Please count the lines of the data that contain "NAND" and state only the total.
▼▼▼
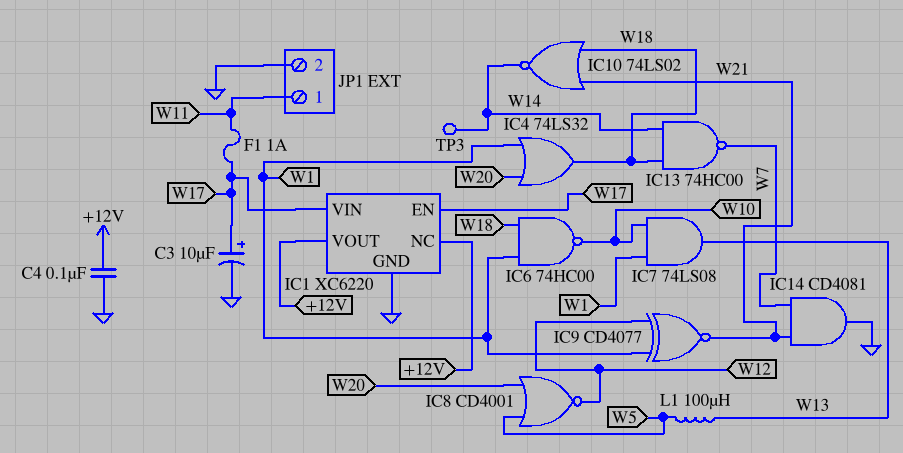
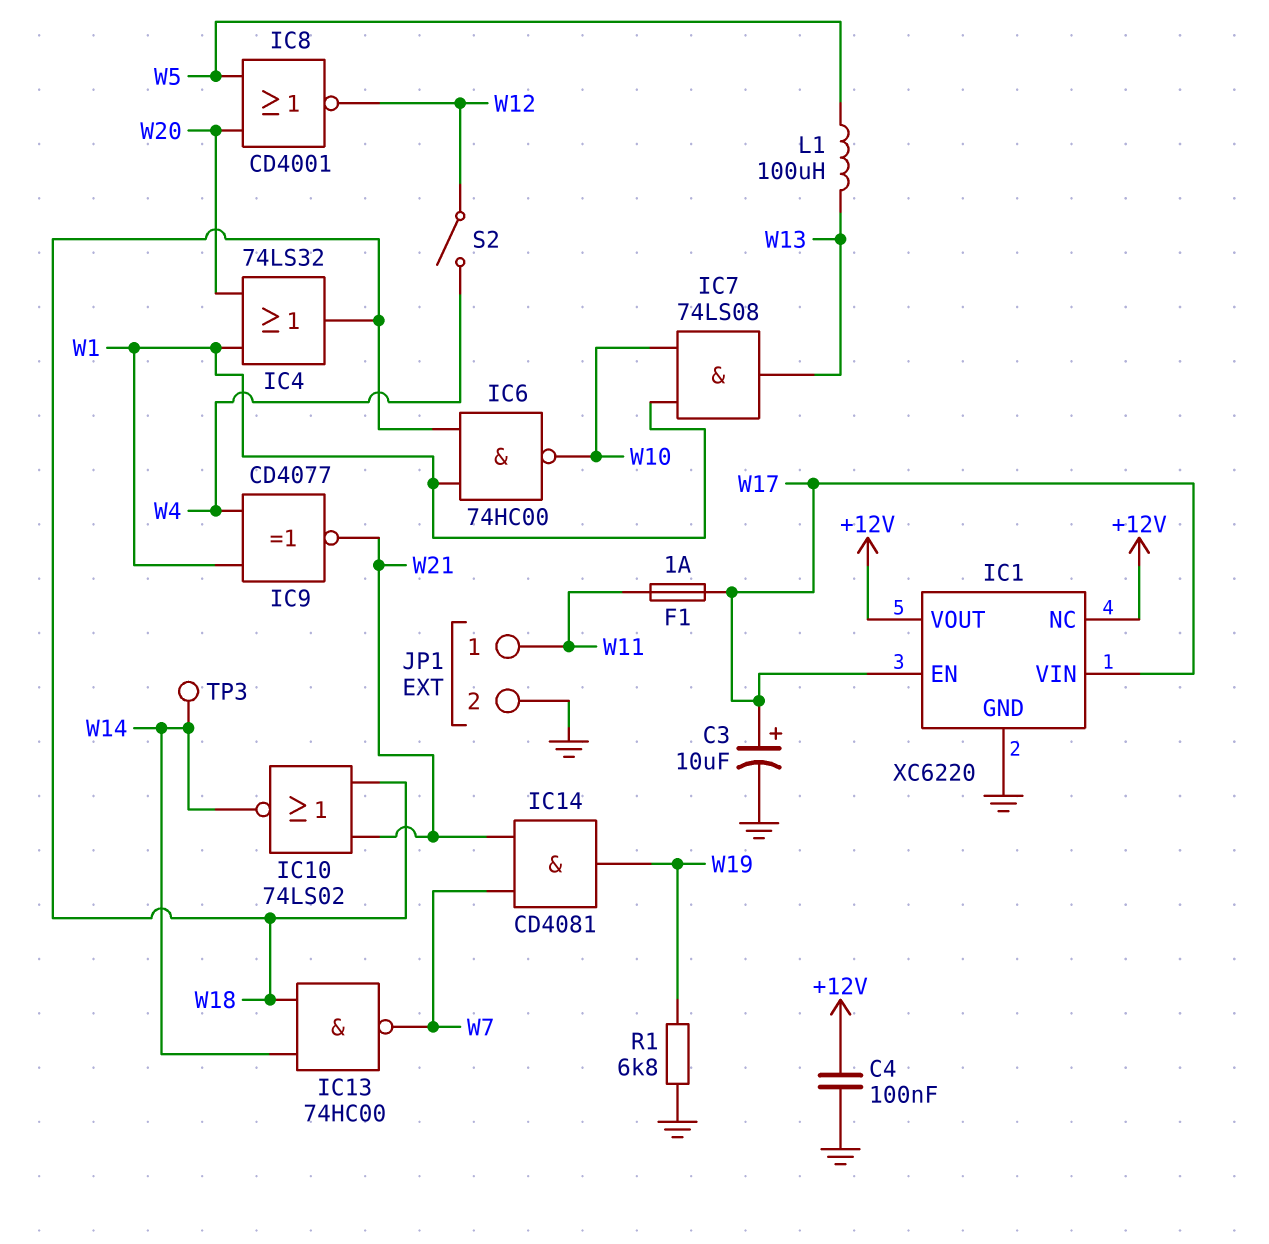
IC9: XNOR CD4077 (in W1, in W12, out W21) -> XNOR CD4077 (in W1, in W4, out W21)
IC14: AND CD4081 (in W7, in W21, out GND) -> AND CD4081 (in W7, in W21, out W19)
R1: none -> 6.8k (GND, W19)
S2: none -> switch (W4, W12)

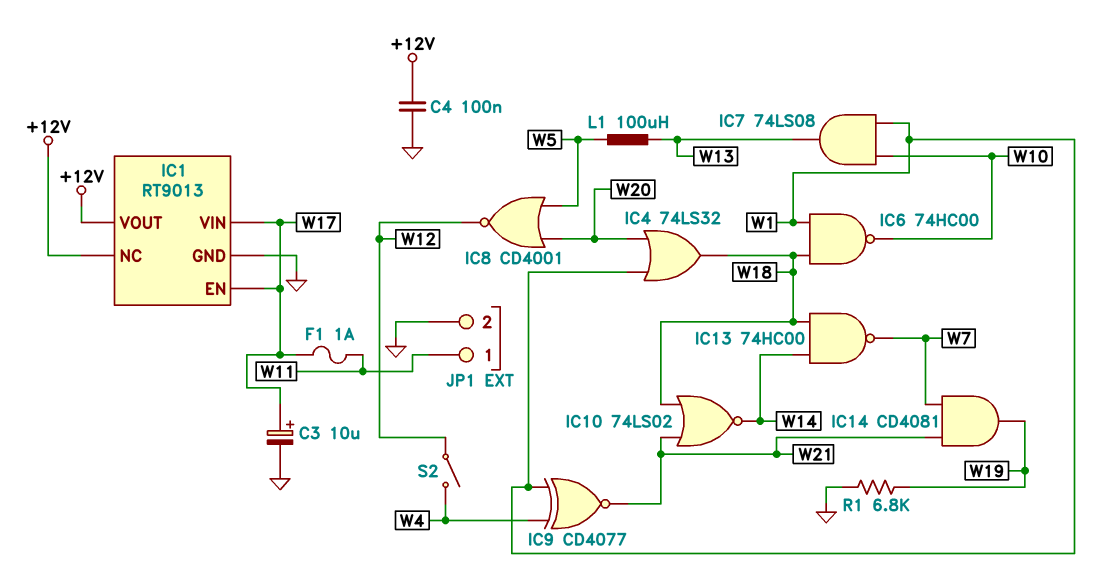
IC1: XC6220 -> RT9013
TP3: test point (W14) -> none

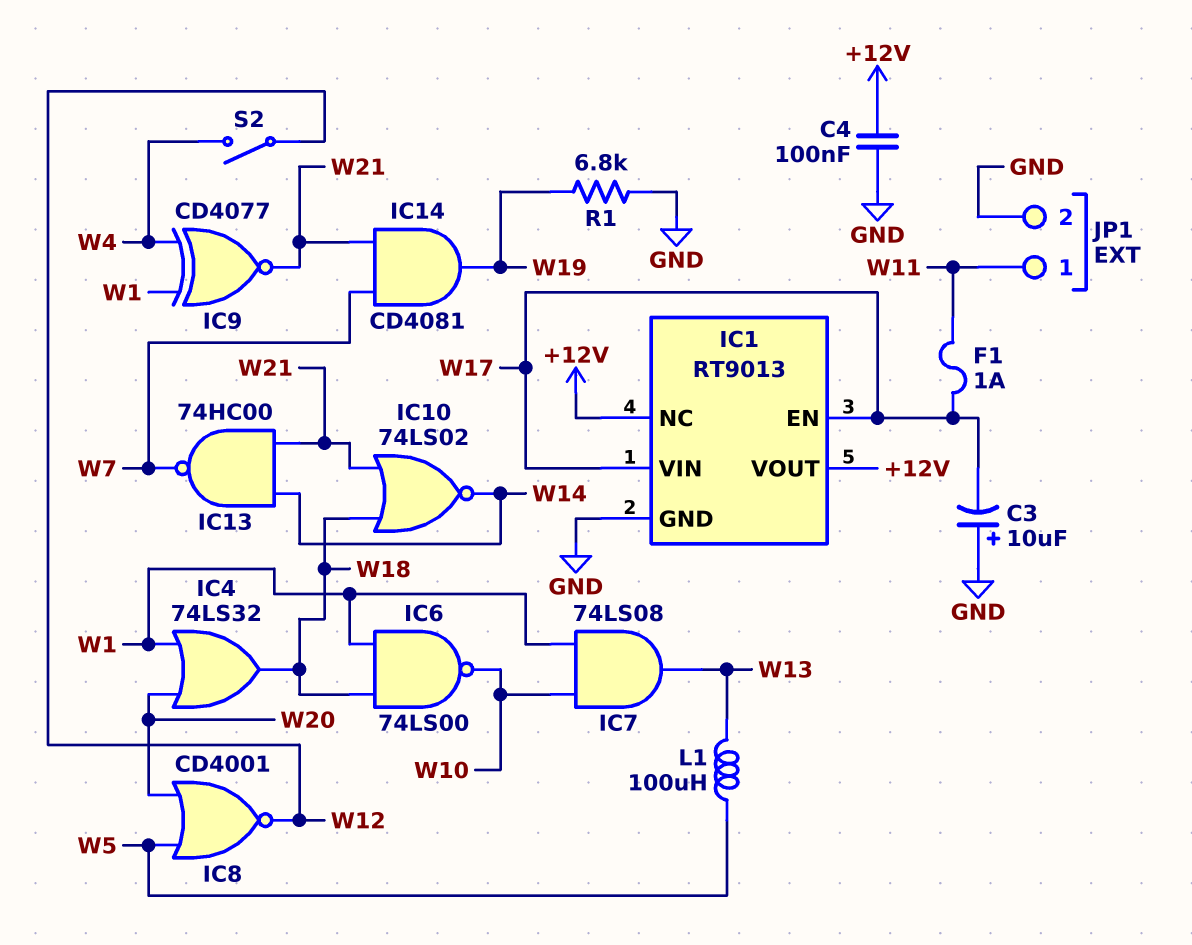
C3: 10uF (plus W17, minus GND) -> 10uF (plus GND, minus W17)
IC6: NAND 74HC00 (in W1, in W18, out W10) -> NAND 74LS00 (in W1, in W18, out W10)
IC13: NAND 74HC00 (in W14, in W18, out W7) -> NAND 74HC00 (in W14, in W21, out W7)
▲▲▲
# Response:
2